▶ **What the task requires**: Below are the records; print them all without any alteration.

▶ **Stored data**:

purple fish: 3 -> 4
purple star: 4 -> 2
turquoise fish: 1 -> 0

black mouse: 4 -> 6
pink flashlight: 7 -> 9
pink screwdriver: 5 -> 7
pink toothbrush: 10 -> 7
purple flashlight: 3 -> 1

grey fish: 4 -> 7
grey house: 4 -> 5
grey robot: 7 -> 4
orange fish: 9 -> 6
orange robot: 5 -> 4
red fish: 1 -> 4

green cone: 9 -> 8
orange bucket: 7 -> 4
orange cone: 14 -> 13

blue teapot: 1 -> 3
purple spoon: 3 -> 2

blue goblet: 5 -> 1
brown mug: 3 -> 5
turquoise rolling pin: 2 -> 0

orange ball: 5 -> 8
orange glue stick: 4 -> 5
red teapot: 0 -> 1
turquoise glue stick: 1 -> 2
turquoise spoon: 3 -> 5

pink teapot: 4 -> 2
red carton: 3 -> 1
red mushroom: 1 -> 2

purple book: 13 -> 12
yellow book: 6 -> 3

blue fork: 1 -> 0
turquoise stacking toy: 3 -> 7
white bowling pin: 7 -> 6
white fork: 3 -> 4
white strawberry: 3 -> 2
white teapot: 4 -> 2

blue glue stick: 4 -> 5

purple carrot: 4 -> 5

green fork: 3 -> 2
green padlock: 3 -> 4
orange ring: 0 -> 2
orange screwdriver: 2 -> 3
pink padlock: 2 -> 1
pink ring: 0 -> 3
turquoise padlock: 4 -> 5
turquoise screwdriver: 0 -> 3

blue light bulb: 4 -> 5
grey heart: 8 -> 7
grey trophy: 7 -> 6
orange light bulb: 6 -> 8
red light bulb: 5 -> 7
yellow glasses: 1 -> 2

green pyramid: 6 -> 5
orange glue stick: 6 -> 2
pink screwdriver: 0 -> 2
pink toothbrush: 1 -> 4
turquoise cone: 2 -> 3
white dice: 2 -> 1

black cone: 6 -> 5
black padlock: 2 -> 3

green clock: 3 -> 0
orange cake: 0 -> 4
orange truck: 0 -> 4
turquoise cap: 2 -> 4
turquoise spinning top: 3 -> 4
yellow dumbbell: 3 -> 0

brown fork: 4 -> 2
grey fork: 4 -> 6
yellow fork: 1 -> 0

▶ **Reply to the task**:
purple fish: 3 -> 4
purple star: 4 -> 2
turquoise fish: 1 -> 0

black mouse: 4 -> 6
pink flashlight: 7 -> 9
pink screwdriver: 5 -> 7
pink toothbrush: 10 -> 7
purple flashlight: 3 -> 1

grey fish: 4 -> 7
grey house: 4 -> 5
grey robot: 7 -> 4
orange fish: 9 -> 6
orange robot: 5 -> 4
red fish: 1 -> 4

green cone: 9 -> 8
orange bucket: 7 -> 4
orange cone: 14 -> 13

blue teapot: 1 -> 3
purple spoon: 3 -> 2

blue goblet: 5 -> 1
brown mug: 3 -> 5
turquoise rolling pin: 2 -> 0

orange ball: 5 -> 8
orange glue stick: 4 -> 5
red teapot: 0 -> 1
turquoise glue stick: 1 -> 2
turquoise spoon: 3 -> 5

pink teapot: 4 -> 2
red carton: 3 -> 1
red mushroom: 1 -> 2

purple book: 13 -> 12
yellow book: 6 -> 3

blue fork: 1 -> 0
turquoise stacking toy: 3 -> 7
white bowling pin: 7 -> 6
white fork: 3 -> 4
white strawberry: 3 -> 2
white teapot: 4 -> 2

blue glue stick: 4 -> 5

purple carrot: 4 -> 5

green fork: 3 -> 2
green padlock: 3 -> 4
orange ring: 0 -> 2
orange screwdriver: 2 -> 3
pink padlock: 2 -> 1
pink ring: 0 -> 3
turquoise padlock: 4 -> 5
turquoise screwdriver: 0 -> 3

blue light bulb: 4 -> 5
grey heart: 8 -> 7
grey trophy: 7 -> 6
orange light bulb: 6 -> 8
red light bulb: 5 -> 7
yellow glasses: 1 -> 2

green pyramid: 6 -> 5
orange glue stick: 6 -> 2
pink screwdriver: 0 -> 2
pink toothbrush: 1 -> 4
turquoise cone: 2 -> 3
white dice: 2 -> 1

black cone: 6 -> 5
black padlock: 2 -> 3

green clock: 3 -> 0
orange cake: 0 -> 4
orange truck: 0 -> 4
turquoise cap: 2 -> 4
turquoise spinning top: 3 -> 4
yellow dumbbell: 3 -> 0

brown fork: 4 -> 2
grey fork: 4 -> 6
yellow fork: 1 -> 0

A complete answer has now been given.